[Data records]
▼

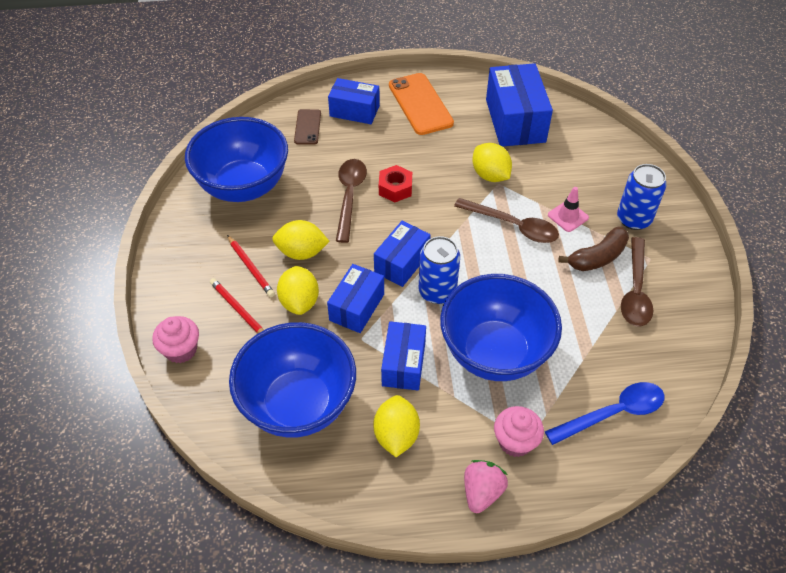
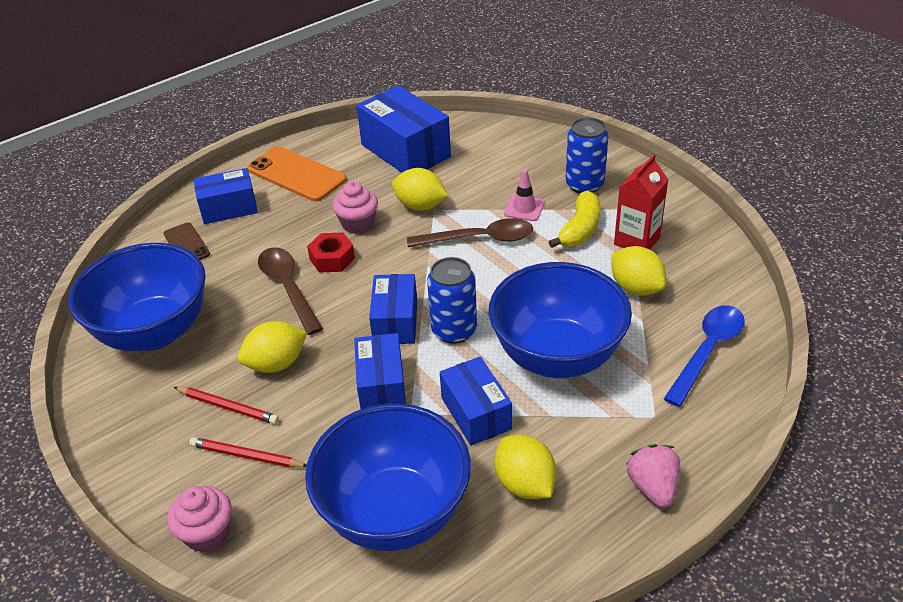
camera: 30 degrees left, 10 degrees down
(299, 302) = (313, 412): yellow lemon -> yellow lemon (636, 288)
(515, 441) = (644, 423): pink cupcake -> pink cupcake (358, 224)
(597, 257) = (580, 229): brown banana -> yellow banana
(635, 290) = (637, 241): brown spoon -> red carton

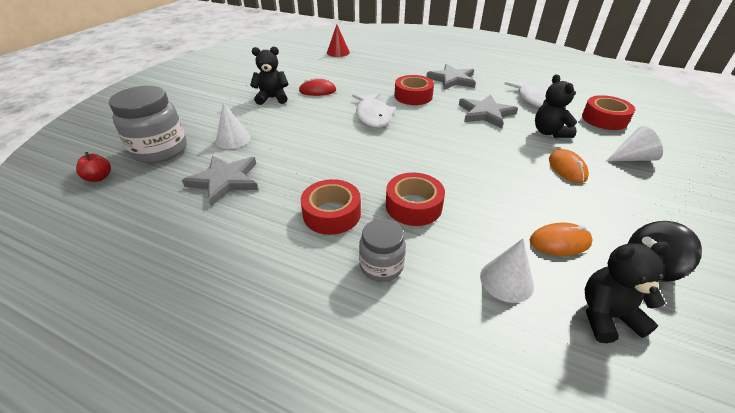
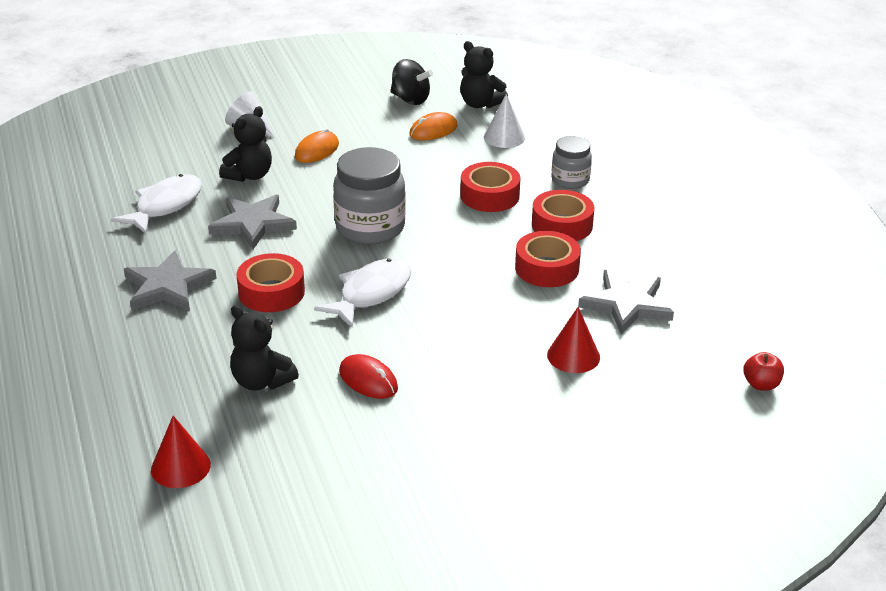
camera: 135 degrees left, 5 degrees down
(160, 150) = (673, 389): grey jar -> grey jar (370, 228)
(233, 139) = (573, 356): white cone -> red cone
(272, 98) = (448, 404): black teddy bear -> black teddy bear (261, 381)
(559, 242) = (433, 130): orange mouse -> orange mouse turned 75 degrees counterclockwise
(604, 119) = (168, 155): red tape -> red tape (547, 268)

▲

DIRECTIONS:
Would you copy out each line of the records above where the word "brown" occurs?

REPLY:
(597, 257) = (580, 229): brown banana -> yellow banana
(635, 290) = (637, 241): brown spoon -> red carton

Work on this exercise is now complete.